▶ [Task prompt]: Return every record verbatim, omitting all pictures.

[Records drawn from a dataset]
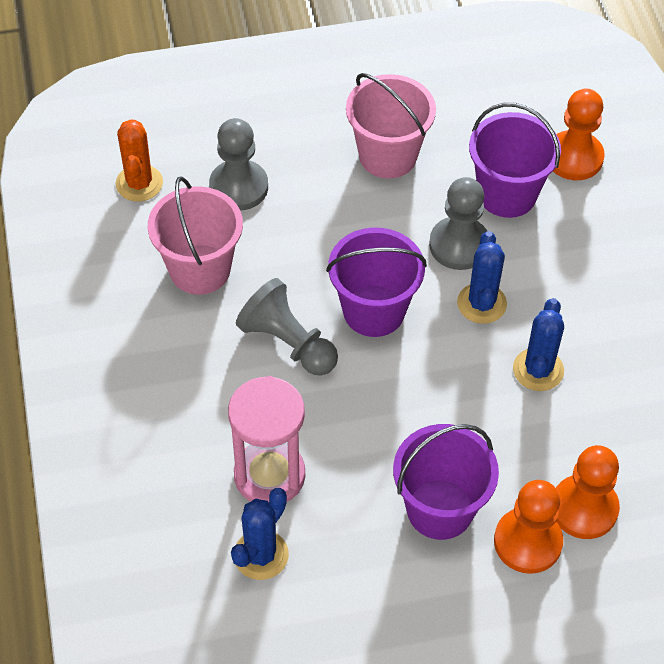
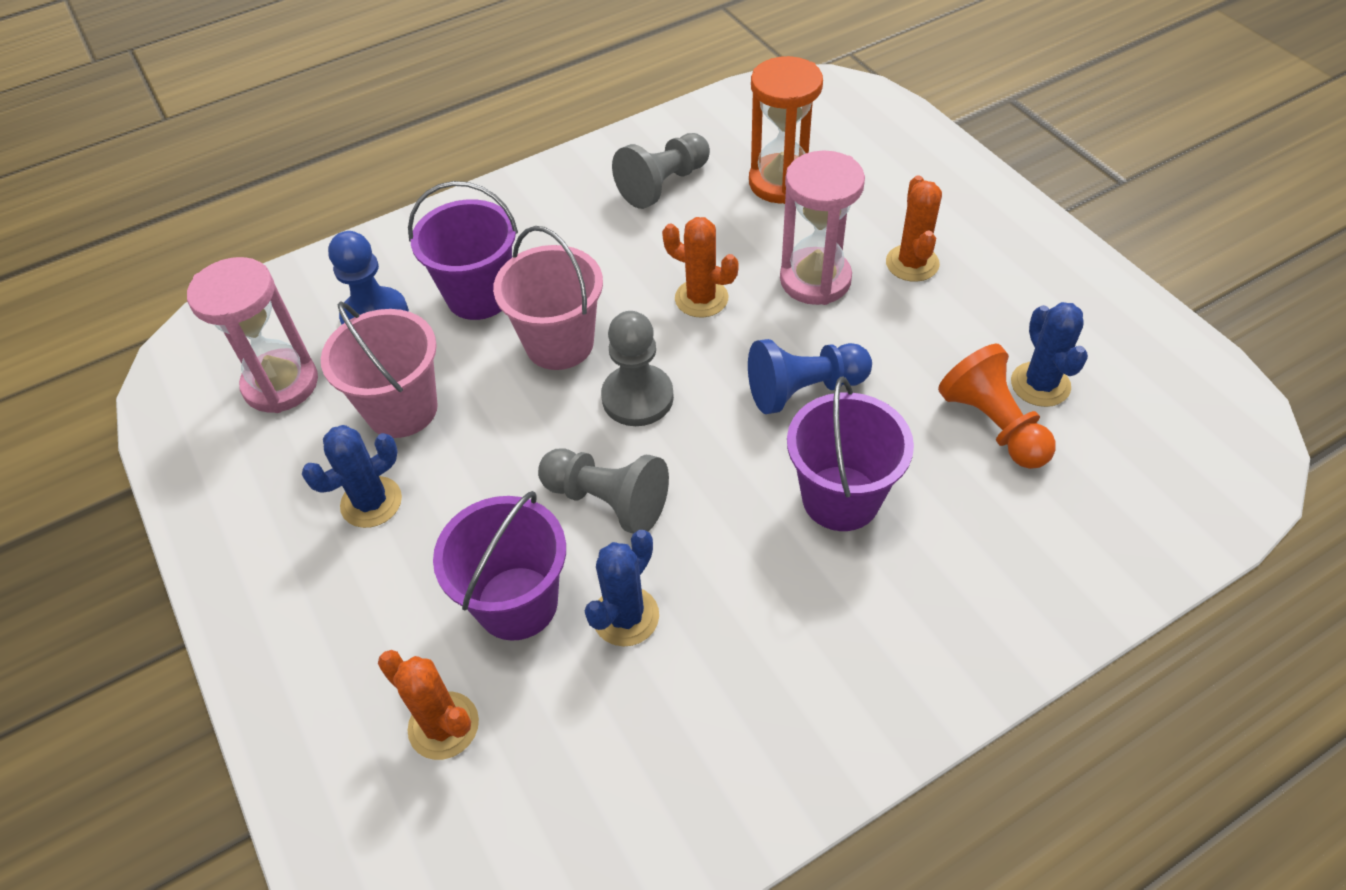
blue pawn: 0 -> 2
orange cactus: 1 -> 3
orange hourglass: 0 -> 1
orange pawn: 3 -> 1
pink hourglass: 1 -> 2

▶ [Answer to the exercise]:
blue pawn: 0 -> 2
orange cactus: 1 -> 3
orange hourglass: 0 -> 1
orange pawn: 3 -> 1
pink hourglass: 1 -> 2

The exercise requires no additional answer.